Work instructions: Each entry needs to be retyped exactly.

Supplied material:
· · · ·

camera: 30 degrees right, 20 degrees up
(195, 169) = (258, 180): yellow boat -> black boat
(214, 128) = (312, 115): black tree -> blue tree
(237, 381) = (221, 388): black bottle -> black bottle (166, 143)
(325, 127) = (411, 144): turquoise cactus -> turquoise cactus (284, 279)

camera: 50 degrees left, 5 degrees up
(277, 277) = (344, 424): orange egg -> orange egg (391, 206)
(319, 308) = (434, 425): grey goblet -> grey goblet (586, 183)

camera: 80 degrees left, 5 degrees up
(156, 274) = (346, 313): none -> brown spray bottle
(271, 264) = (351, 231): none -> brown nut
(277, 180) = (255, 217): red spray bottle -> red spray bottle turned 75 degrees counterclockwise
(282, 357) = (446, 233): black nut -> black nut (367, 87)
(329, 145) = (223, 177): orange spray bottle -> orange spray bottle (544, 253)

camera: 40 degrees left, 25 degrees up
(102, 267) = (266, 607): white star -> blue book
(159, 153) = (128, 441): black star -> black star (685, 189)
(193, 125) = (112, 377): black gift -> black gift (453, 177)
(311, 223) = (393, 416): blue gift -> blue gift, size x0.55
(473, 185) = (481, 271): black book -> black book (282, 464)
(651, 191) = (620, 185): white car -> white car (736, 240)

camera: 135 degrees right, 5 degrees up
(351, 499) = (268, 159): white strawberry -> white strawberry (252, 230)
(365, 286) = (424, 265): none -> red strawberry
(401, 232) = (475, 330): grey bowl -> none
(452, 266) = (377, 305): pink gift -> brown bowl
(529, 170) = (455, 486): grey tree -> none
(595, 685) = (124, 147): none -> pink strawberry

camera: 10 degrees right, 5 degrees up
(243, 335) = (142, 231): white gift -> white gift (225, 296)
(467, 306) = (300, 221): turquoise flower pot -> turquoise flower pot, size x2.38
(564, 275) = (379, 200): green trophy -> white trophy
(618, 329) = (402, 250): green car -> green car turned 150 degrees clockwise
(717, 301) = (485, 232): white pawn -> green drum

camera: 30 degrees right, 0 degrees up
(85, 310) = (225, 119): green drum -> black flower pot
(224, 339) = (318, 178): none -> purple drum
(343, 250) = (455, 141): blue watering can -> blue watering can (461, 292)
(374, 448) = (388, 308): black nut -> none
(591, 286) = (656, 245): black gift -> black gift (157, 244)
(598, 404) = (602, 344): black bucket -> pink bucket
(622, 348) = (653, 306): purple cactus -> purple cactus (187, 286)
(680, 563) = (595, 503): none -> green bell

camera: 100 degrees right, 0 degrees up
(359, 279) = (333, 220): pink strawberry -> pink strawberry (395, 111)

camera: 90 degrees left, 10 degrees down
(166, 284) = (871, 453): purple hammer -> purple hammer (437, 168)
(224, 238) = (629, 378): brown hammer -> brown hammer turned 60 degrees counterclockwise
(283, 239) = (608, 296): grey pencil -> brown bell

· · · ·

Exercise solution:
camera: 30 degrees right, 20 degrees up
(195, 169) = (258, 180): yellow boat -> black boat
(214, 128) = (312, 115): black tree -> blue tree
(237, 381) = (221, 388): black bottle -> black bottle (166, 143)
(325, 127) = (411, 144): turquoise cactus -> turquoise cactus (284, 279)

camera: 50 degrees left, 5 degrees up
(277, 277) = (344, 424): orange egg -> orange egg (391, 206)
(319, 308) = (434, 425): grey goblet -> grey goblet (586, 183)

camera: 80 degrees left, 5 degrees up
(156, 274) = (346, 313): none -> brown spray bottle
(271, 264) = (351, 231): none -> brown nut
(277, 180) = (255, 217): red spray bottle -> red spray bottle turned 75 degrees counterclockwise
(282, 357) = (446, 233): black nut -> black nut (367, 87)
(329, 145) = (223, 177): orange spray bottle -> orange spray bottle (544, 253)

camera: 40 degrees left, 25 degrees up
(102, 267) = (266, 607): white star -> blue book
(159, 153) = (128, 441): black star -> black star (685, 189)
(193, 125) = (112, 377): black gift -> black gift (453, 177)
(311, 223) = (393, 416): blue gift -> blue gift, size x0.55
(473, 185) = (481, 271): black book -> black book (282, 464)
(651, 191) = (620, 185): white car -> white car (736, 240)

camera: 135 degrees right, 5 degrees up
(351, 499) = (268, 159): white strawberry -> white strawberry (252, 230)
(365, 286) = (424, 265): none -> red strawberry
(401, 232) = (475, 330): grey bowl -> none
(452, 266) = (377, 305): pink gift -> brown bowl
(529, 170) = (455, 486): grey tree -> none
(595, 685) = (124, 147): none -> pink strawberry

camera: 10 degrees right, 5 degrees up
(243, 335) = (142, 231): white gift -> white gift (225, 296)
(467, 306) = (300, 221): turquoise flower pot -> turquoise flower pot, size x2.38
(564, 275) = (379, 200): green trophy -> white trophy
(618, 329) = (402, 250): green car -> green car turned 150 degrees clockwise
(717, 301) = (485, 232): white pawn -> green drum

camera: 30 degrees right, 0 degrees up
(85, 310) = (225, 119): green drum -> black flower pot
(224, 339) = (318, 178): none -> purple drum
(343, 250) = (455, 141): blue watering can -> blue watering can (461, 292)
(374, 448) = (388, 308): black nut -> none
(591, 286) = (656, 245): black gift -> black gift (157, 244)
(598, 404) = (602, 344): black bucket -> pink bucket
(622, 348) = (653, 306): purple cactus -> purple cactus (187, 286)
(680, 563) = (595, 503): none -> green bell

camera: 100 degrees right, 0 degrees up
(359, 279) = (333, 220): pink strawberry -> pink strawberry (395, 111)

camera: 90 degrees left, 10 degrees down
(166, 284) = (871, 453): purple hammer -> purple hammer (437, 168)
(224, 238) = (629, 378): brown hammer -> brown hammer turned 60 degrees counterclockwise
(283, 239) = (608, 296): grey pencil -> brown bell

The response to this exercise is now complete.